§ **Required work**
Every line below that holds the string "none" should be copied out.

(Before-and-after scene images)
+++++

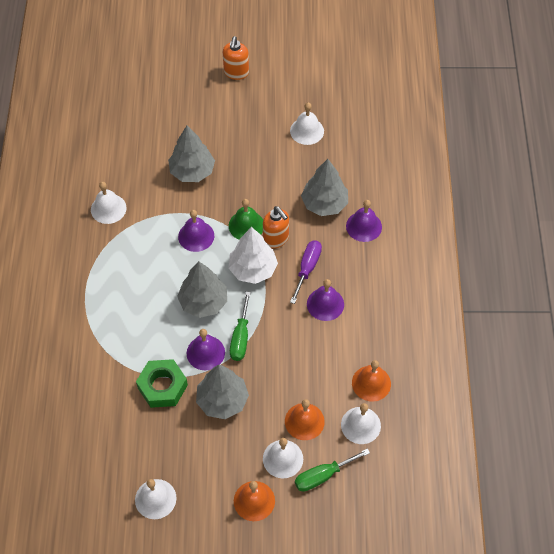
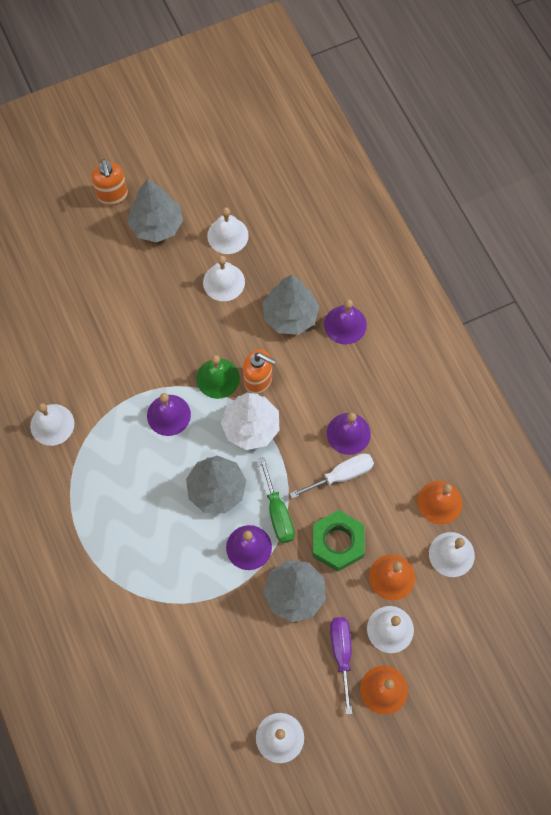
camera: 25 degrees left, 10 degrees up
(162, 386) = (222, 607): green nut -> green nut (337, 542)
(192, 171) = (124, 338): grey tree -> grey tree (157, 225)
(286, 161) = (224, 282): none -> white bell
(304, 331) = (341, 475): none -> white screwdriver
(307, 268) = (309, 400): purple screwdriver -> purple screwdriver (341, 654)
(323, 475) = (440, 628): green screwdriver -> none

+++++

§ **Exercise result**
(286, 161) = (224, 282): none -> white bell
(304, 331) = (341, 475): none -> white screwdriver
(323, 475) = (440, 628): green screwdriver -> none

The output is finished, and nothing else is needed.